##### INPUT MATERIAL #####
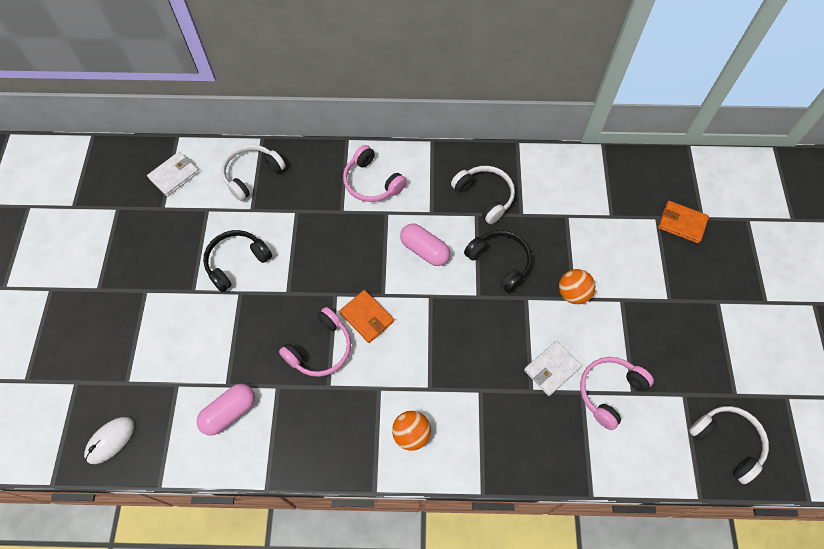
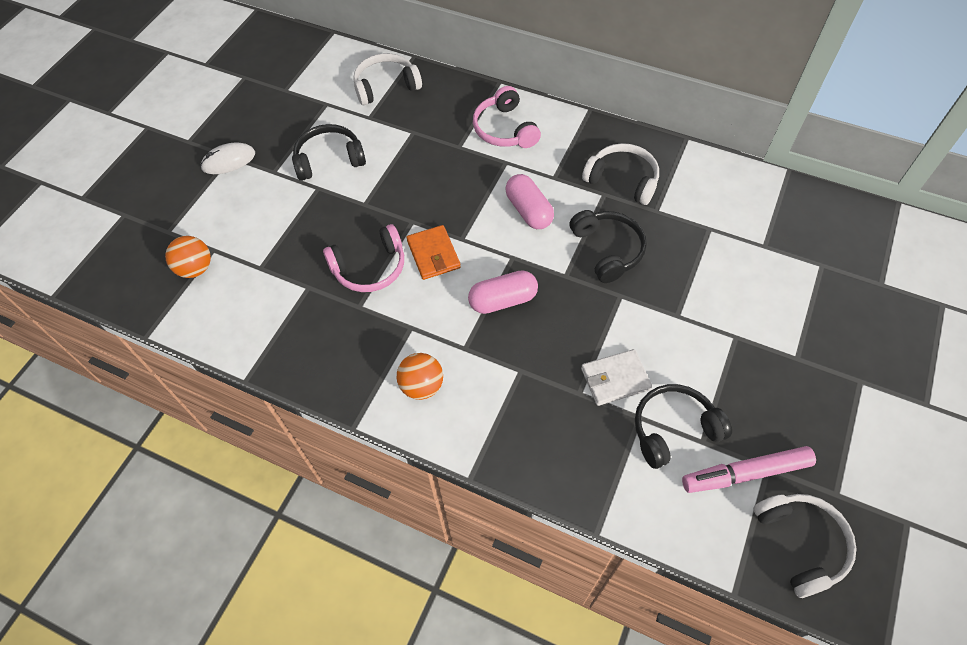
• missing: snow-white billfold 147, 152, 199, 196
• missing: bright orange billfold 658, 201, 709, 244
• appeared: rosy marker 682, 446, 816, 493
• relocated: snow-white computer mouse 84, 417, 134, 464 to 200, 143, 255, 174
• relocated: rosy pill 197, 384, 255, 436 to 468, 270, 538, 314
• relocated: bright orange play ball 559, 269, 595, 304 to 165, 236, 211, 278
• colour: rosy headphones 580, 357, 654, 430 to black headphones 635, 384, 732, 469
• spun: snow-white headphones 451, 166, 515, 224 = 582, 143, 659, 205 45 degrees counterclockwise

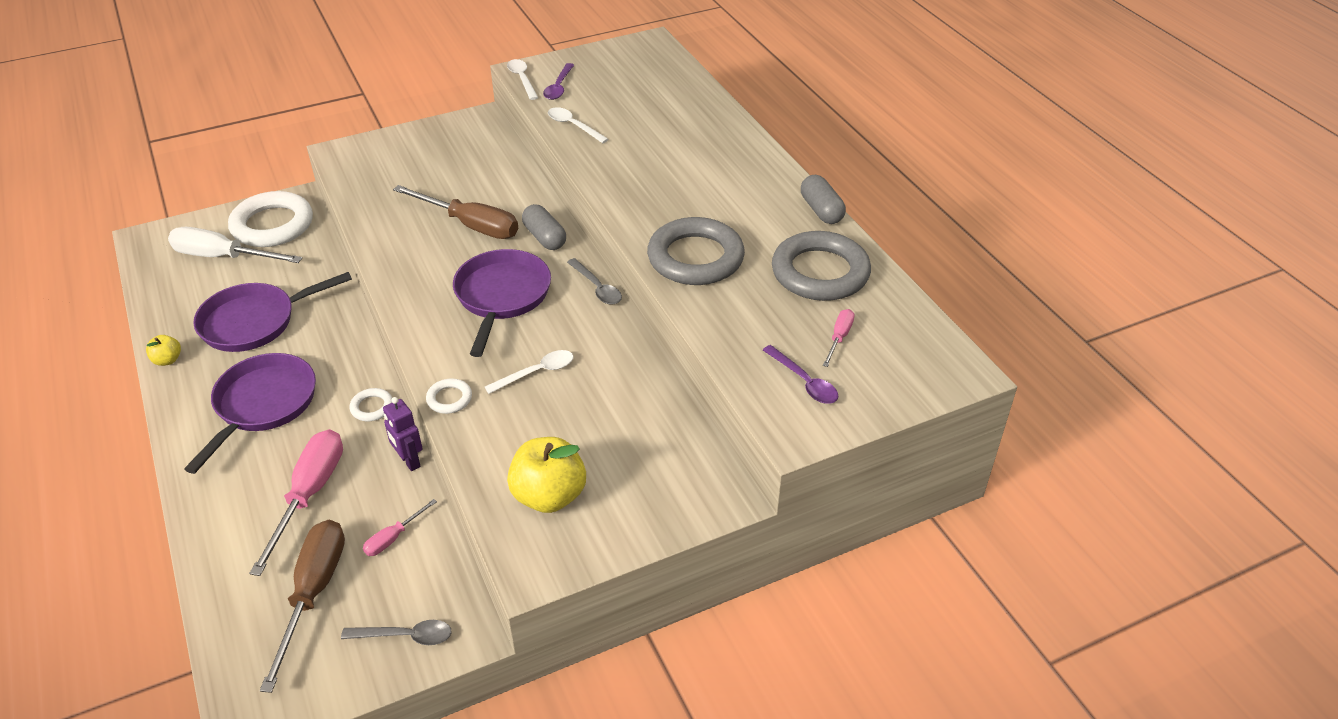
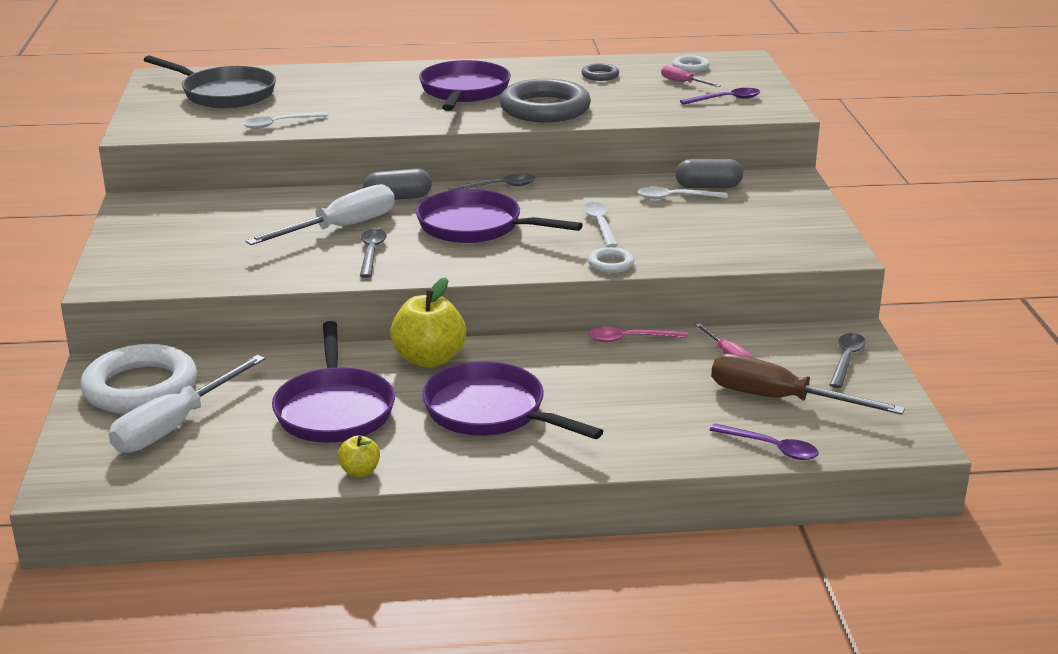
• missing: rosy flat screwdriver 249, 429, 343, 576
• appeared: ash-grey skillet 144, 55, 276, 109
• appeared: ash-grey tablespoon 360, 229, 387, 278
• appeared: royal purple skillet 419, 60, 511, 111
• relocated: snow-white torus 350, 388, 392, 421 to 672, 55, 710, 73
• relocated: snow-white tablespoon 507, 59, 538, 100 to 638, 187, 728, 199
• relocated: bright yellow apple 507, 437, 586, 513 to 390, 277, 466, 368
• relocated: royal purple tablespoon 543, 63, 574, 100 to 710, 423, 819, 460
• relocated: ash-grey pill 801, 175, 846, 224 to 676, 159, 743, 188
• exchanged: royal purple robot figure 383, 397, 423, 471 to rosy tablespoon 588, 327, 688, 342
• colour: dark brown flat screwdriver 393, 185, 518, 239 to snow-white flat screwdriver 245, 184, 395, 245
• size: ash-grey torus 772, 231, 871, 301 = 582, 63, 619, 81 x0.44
#####
§ **YOUR GOAL**: Find the lines above that contain the word "billfold" and collect them.

§ **ANSWER**:
• missing: snow-white billfold 147, 152, 199, 196
• missing: bright orange billfold 658, 201, 709, 244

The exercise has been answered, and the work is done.